Items from a dataset:

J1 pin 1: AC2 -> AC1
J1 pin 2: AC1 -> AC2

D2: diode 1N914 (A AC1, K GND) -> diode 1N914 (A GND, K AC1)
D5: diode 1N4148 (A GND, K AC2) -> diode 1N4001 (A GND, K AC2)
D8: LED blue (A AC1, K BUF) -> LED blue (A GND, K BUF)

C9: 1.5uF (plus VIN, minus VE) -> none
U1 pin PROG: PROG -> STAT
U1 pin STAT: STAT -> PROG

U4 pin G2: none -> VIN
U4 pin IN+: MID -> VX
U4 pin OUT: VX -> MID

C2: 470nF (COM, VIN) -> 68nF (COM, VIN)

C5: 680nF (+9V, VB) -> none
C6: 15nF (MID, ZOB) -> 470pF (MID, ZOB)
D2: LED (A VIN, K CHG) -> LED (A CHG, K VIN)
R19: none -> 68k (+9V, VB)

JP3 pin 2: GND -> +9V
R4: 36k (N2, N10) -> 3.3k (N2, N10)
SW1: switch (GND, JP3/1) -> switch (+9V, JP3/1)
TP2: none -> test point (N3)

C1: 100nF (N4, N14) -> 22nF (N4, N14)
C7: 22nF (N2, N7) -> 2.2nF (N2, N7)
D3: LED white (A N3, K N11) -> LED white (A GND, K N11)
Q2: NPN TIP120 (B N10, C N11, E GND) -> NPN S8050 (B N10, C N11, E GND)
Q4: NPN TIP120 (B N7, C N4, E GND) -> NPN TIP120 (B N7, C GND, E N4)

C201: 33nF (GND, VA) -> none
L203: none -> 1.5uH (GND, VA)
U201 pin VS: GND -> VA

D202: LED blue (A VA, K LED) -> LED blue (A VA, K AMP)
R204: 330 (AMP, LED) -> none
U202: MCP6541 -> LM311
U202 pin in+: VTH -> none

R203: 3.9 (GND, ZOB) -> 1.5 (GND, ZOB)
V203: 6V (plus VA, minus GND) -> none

→ DESCRIPTION OF THE TASK:
Transcribe, exactly and without additions, the lines of the records above, beginning with the line that contains "C5: 680nF (+9V, VB) -> none" and ending with the line that contains "C1: 100nF (N4, N14) -> 22nF (N4, N14)", both included.

→ TASK SOLUTION:
C5: 680nF (+9V, VB) -> none
C6: 15nF (MID, ZOB) -> 470pF (MID, ZOB)
D2: LED (A VIN, K CHG) -> LED (A CHG, K VIN)
R19: none -> 68k (+9V, VB)

JP3 pin 2: GND -> +9V
R4: 36k (N2, N10) -> 3.3k (N2, N10)
SW1: switch (GND, JP3/1) -> switch (+9V, JP3/1)
TP2: none -> test point (N3)

C1: 100nF (N4, N14) -> 22nF (N4, N14)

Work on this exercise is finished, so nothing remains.